## DATA EXTRACTS
Start of Block
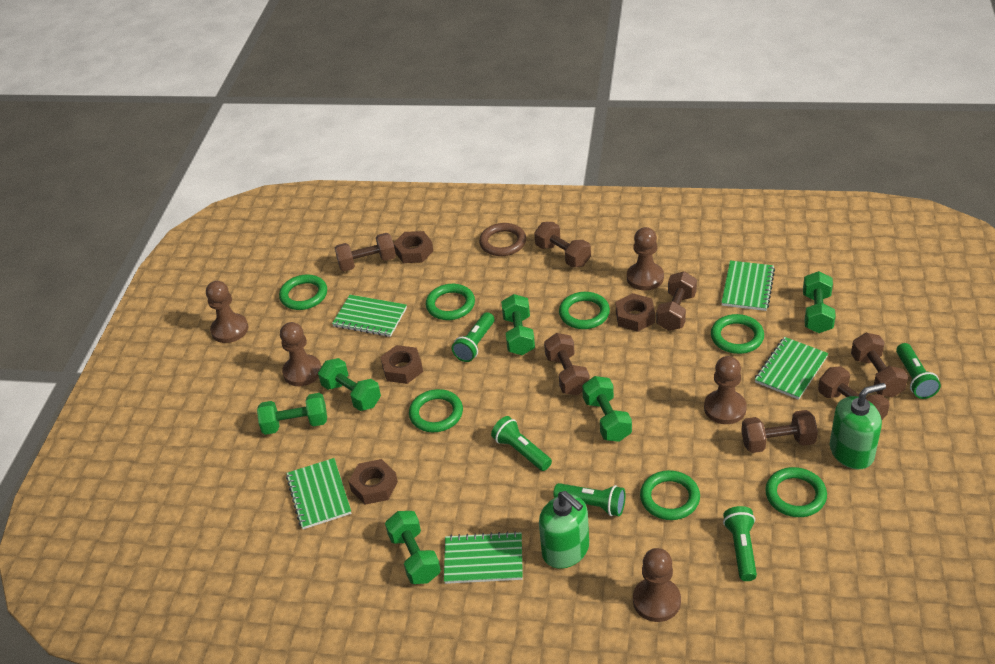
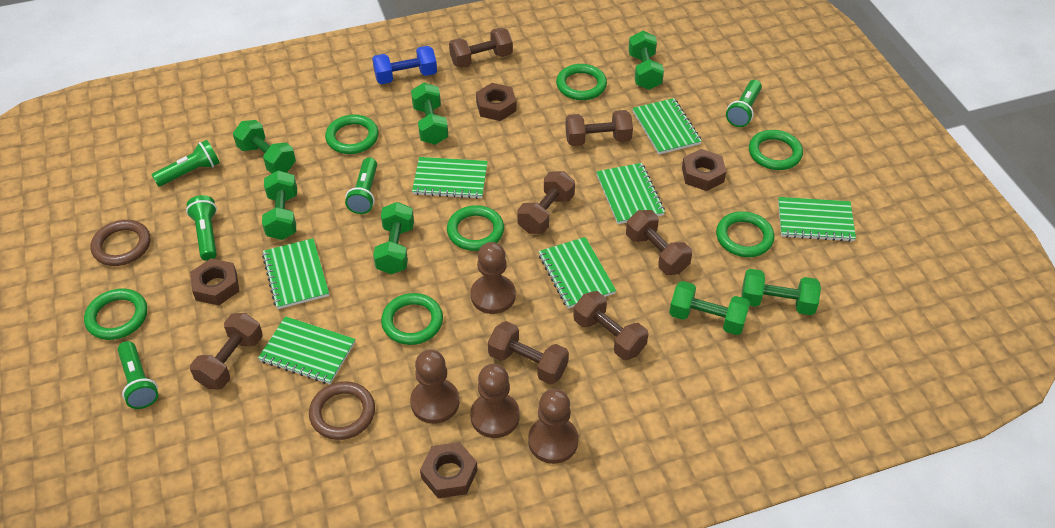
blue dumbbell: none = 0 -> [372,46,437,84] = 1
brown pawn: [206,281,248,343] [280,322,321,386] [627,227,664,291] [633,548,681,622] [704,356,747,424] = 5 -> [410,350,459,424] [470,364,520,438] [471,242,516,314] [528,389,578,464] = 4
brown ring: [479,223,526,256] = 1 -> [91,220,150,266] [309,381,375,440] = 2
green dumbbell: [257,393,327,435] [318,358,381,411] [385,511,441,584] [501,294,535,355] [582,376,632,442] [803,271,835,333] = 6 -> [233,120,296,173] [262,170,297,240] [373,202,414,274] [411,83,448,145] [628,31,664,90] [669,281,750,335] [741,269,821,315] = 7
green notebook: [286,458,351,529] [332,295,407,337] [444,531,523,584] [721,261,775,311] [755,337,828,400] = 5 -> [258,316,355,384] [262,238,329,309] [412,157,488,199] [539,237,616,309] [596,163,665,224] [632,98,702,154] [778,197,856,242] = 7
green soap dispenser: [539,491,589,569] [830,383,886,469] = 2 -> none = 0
End of Block
Start of Block
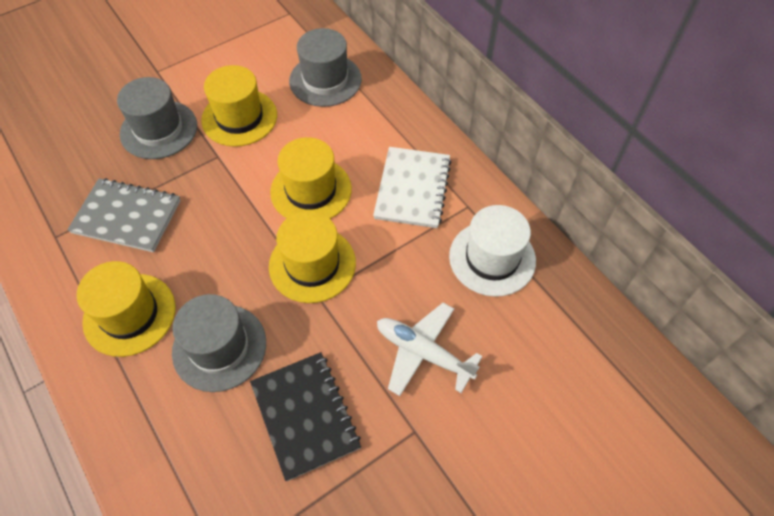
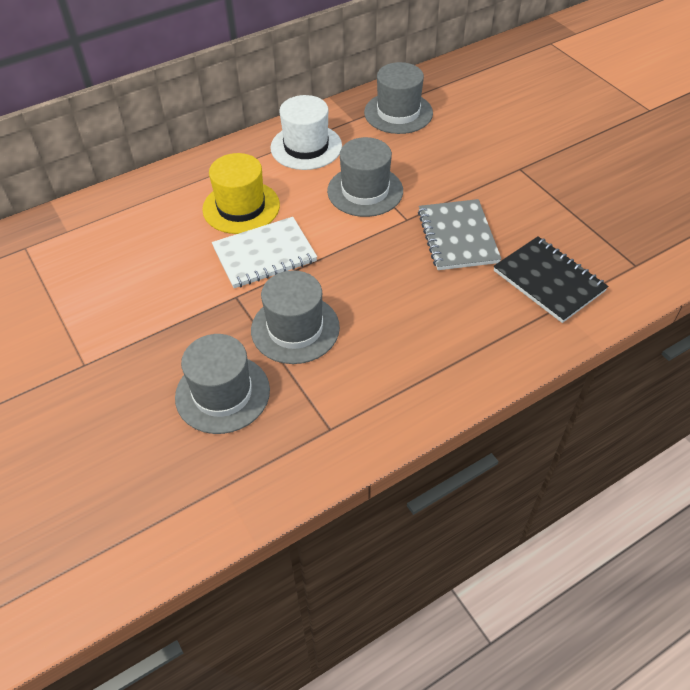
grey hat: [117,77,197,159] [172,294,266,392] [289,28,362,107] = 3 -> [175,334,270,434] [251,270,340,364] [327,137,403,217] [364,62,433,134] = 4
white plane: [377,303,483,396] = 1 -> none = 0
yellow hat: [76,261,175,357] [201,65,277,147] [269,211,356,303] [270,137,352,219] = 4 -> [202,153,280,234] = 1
End of Block
Start of Block
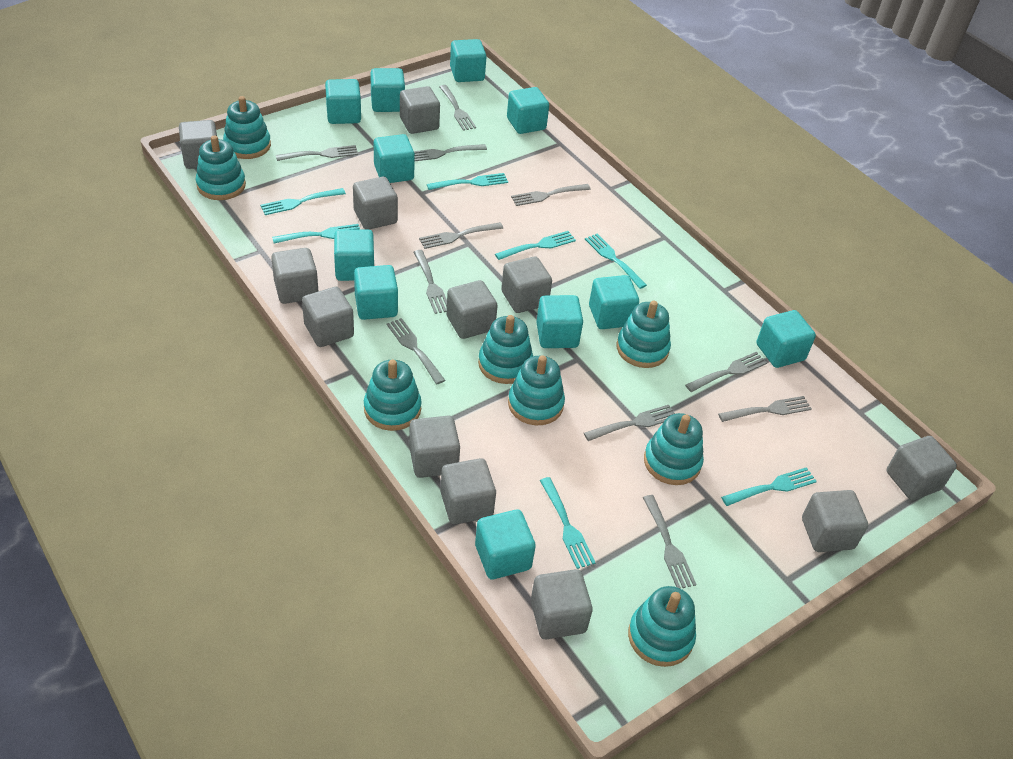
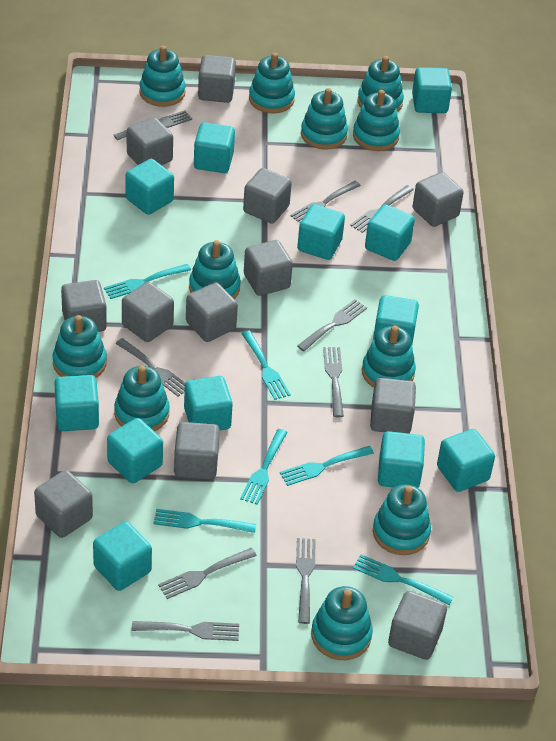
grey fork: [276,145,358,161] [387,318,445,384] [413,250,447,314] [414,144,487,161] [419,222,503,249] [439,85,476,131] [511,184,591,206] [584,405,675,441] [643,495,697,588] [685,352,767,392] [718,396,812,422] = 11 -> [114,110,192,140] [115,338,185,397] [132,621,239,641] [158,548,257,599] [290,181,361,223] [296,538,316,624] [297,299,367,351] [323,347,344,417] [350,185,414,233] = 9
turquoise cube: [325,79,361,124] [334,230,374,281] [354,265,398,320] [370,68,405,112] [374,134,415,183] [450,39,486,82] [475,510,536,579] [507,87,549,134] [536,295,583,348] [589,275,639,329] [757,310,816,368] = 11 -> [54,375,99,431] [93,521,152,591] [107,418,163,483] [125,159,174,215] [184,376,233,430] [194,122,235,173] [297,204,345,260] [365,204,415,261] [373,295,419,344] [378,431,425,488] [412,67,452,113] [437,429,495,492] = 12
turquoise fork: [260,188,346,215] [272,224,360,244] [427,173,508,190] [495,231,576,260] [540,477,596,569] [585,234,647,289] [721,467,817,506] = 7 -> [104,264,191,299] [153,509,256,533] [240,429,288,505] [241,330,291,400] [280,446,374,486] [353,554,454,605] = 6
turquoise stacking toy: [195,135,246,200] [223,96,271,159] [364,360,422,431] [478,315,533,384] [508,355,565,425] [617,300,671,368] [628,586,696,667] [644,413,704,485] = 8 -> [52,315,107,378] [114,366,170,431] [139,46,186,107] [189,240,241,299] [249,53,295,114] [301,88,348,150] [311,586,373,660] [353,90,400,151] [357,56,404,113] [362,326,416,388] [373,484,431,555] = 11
End of Block
Every line of the material that includes the word "none" needs to be copied.

blue dumbbell: none = 0 -> [372,46,437,84] = 1
green soap dispenser: [539,491,589,569] [830,383,886,469] = 2 -> none = 0
white plane: [377,303,483,396] = 1 -> none = 0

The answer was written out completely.